Provided data
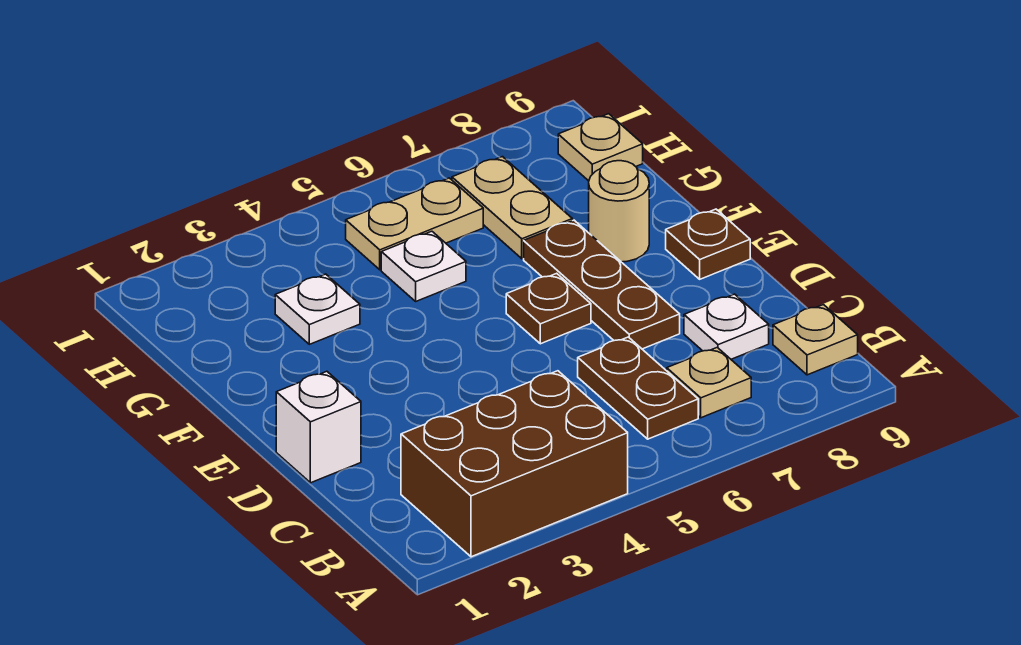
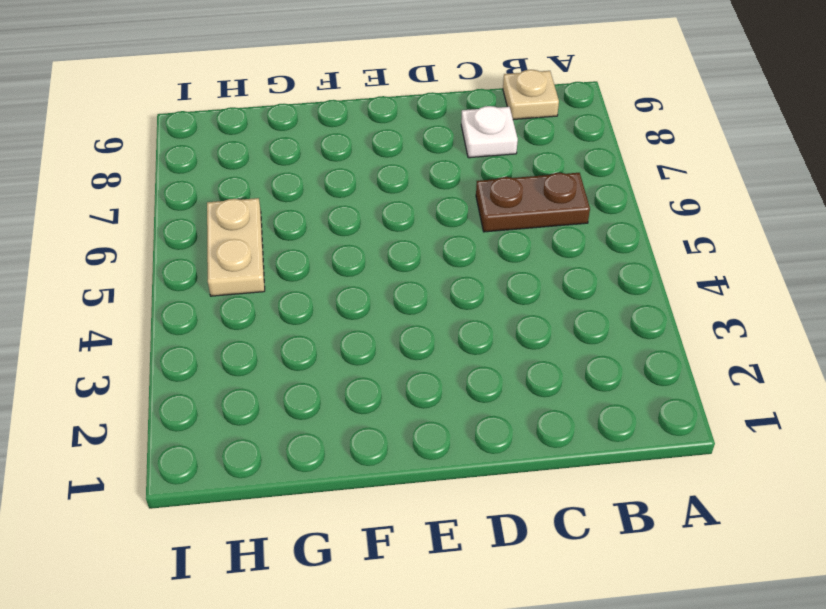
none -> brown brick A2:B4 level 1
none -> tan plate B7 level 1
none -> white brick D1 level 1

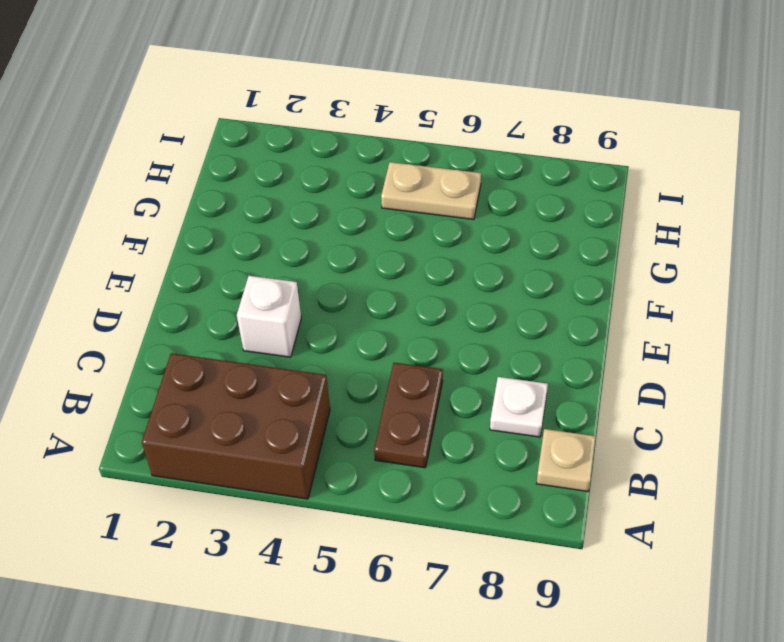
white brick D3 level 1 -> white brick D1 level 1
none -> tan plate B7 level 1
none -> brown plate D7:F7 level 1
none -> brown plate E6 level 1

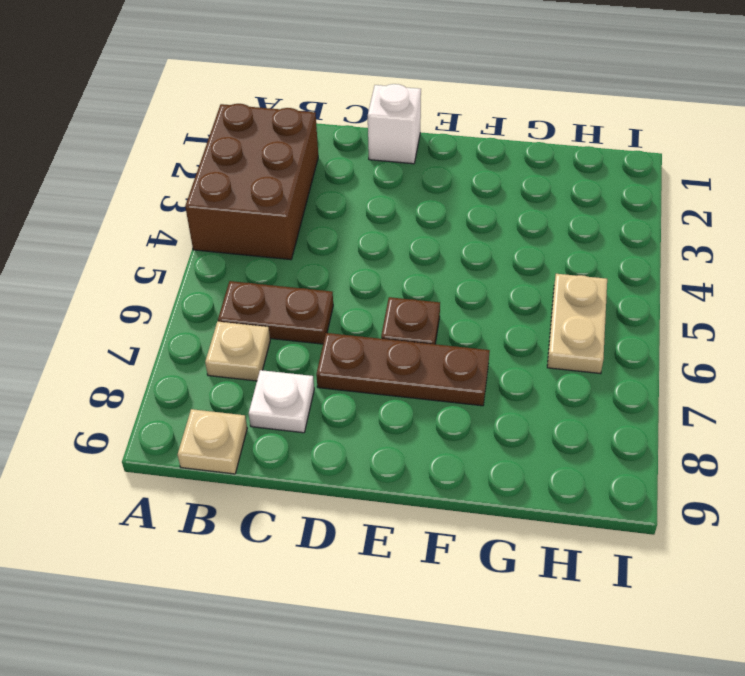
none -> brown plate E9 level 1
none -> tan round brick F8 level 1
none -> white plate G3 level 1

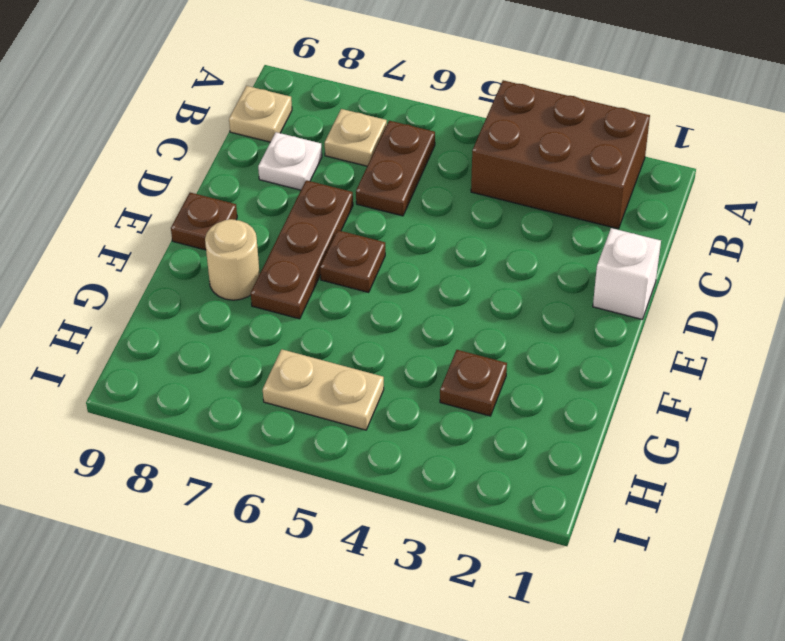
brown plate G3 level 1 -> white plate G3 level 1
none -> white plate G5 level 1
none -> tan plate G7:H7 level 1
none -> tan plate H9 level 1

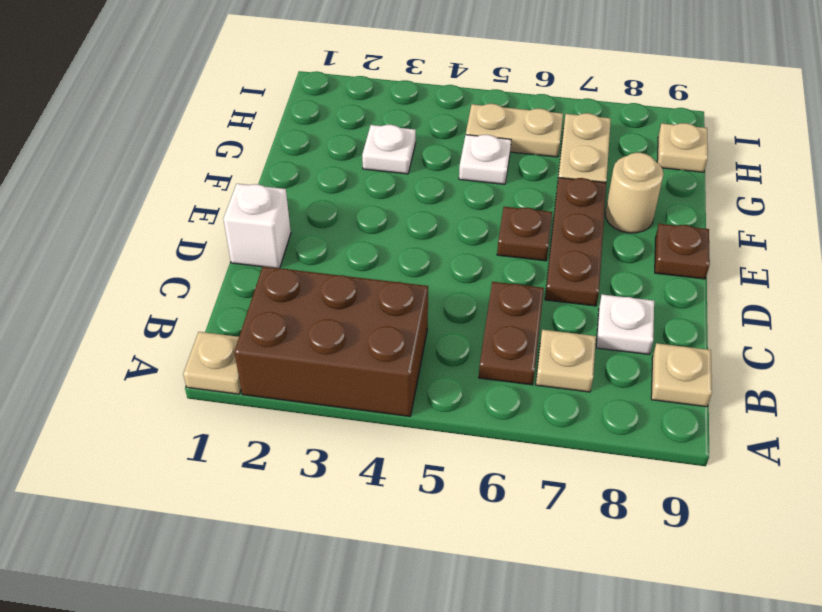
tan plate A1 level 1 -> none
==
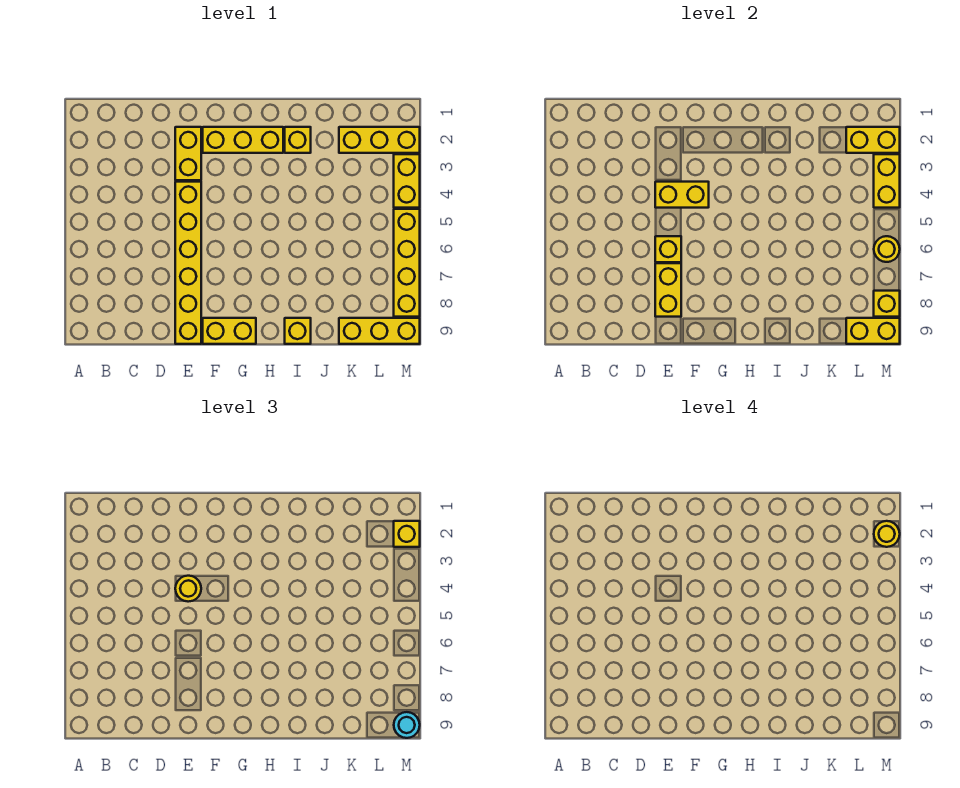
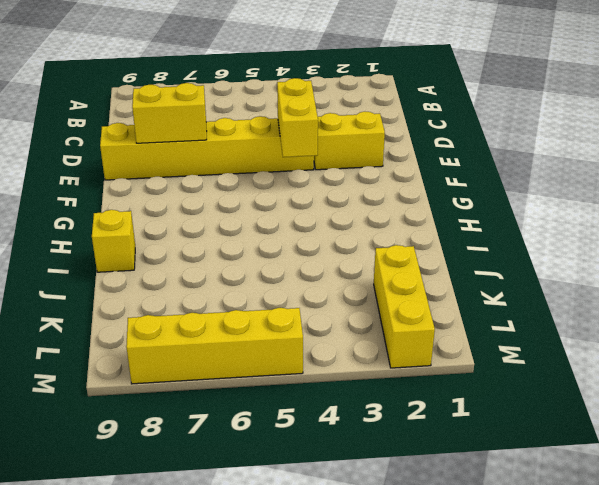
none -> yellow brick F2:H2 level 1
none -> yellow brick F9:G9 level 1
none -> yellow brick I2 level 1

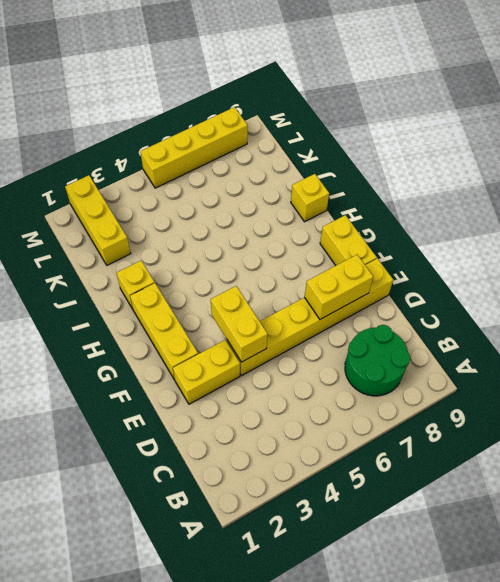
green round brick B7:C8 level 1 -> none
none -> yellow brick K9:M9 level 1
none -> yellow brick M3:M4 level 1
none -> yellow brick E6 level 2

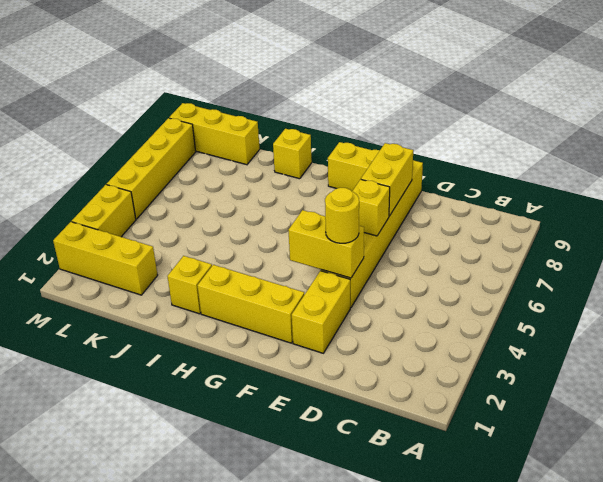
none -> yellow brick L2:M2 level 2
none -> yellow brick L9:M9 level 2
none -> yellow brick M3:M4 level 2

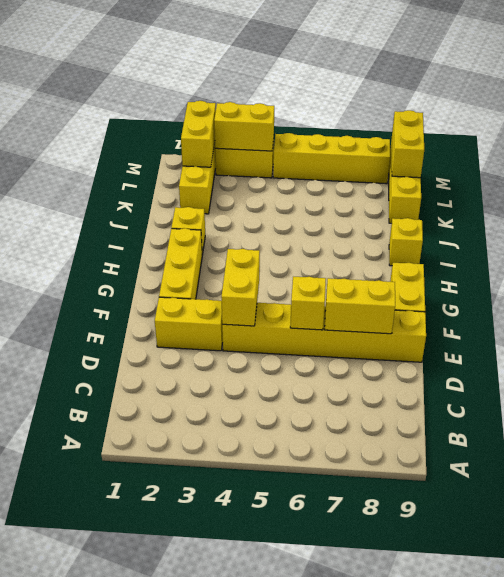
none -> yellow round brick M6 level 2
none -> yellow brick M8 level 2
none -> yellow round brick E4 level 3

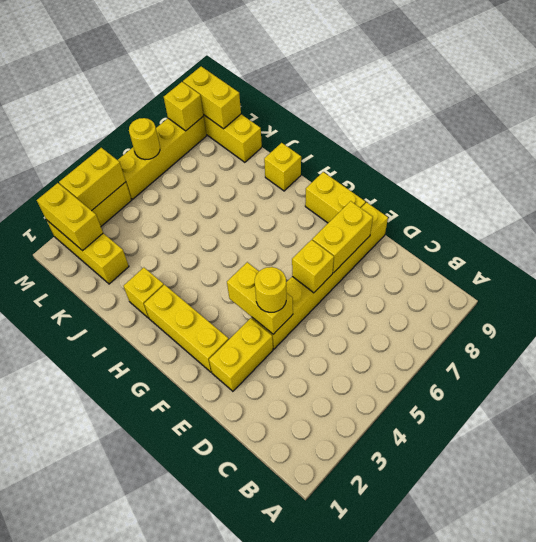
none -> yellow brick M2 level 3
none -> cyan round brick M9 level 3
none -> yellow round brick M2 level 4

What to produce
In the data above, find the line containing "none -> tan plate H9 level 1" and the line containing "tan plate A1 level 1 -> none". Repeat those two lines and everything between them exactly, minus the pictures.

Solution for this exercise
none -> tan plate H9 level 1

tan plate A1 level 1 -> none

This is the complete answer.